Task goal>
Among the entries below, copy every line that carries the word "left".

****

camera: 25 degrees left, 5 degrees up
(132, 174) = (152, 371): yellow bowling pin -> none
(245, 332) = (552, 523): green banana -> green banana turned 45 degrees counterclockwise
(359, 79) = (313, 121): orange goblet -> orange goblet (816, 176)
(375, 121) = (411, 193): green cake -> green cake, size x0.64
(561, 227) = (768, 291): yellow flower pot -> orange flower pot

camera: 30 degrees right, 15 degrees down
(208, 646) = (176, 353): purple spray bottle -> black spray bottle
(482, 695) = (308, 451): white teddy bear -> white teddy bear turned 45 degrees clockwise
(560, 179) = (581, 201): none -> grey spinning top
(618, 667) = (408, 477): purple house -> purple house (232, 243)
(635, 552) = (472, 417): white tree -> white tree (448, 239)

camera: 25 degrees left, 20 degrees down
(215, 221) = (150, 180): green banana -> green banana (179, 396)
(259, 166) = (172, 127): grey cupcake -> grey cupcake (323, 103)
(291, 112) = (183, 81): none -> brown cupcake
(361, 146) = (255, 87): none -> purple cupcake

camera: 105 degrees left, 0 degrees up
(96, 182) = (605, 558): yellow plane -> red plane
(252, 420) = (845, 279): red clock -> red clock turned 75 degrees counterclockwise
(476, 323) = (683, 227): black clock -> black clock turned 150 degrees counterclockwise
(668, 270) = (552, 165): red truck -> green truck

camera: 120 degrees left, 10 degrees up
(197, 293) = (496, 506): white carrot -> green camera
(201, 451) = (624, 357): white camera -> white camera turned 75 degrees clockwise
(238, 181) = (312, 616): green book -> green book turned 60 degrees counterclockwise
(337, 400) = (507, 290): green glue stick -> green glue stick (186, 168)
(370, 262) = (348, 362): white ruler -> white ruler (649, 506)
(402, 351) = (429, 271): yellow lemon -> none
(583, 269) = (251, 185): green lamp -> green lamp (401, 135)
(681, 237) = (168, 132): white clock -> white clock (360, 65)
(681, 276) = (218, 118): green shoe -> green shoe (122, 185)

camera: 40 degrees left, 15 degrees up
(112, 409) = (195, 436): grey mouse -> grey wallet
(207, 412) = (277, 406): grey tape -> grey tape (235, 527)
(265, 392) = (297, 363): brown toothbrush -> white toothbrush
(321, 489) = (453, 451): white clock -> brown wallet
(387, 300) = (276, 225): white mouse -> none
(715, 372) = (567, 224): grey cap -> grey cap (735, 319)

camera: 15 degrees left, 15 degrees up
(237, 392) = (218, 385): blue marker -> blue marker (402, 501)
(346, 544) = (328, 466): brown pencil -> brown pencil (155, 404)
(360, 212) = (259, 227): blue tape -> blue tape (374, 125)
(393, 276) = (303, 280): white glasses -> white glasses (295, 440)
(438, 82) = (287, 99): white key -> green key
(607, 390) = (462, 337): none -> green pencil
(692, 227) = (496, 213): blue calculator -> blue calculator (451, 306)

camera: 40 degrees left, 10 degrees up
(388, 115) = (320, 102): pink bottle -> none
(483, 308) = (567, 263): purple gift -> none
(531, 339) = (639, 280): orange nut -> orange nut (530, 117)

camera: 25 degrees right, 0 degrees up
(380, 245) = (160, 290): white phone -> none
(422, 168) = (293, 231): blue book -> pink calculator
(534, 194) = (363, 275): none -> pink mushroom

****

Result of this task>
camera: 25 degrees left, 5 degrees up
camera: 25 degrees left, 20 degrees down
camera: 105 degrees left, 0 degrees up
camera: 120 degrees left, 10 degrees up
camera: 40 degrees left, 15 degrees up
camera: 15 degrees left, 15 degrees up
camera: 40 degrees left, 10 degrees up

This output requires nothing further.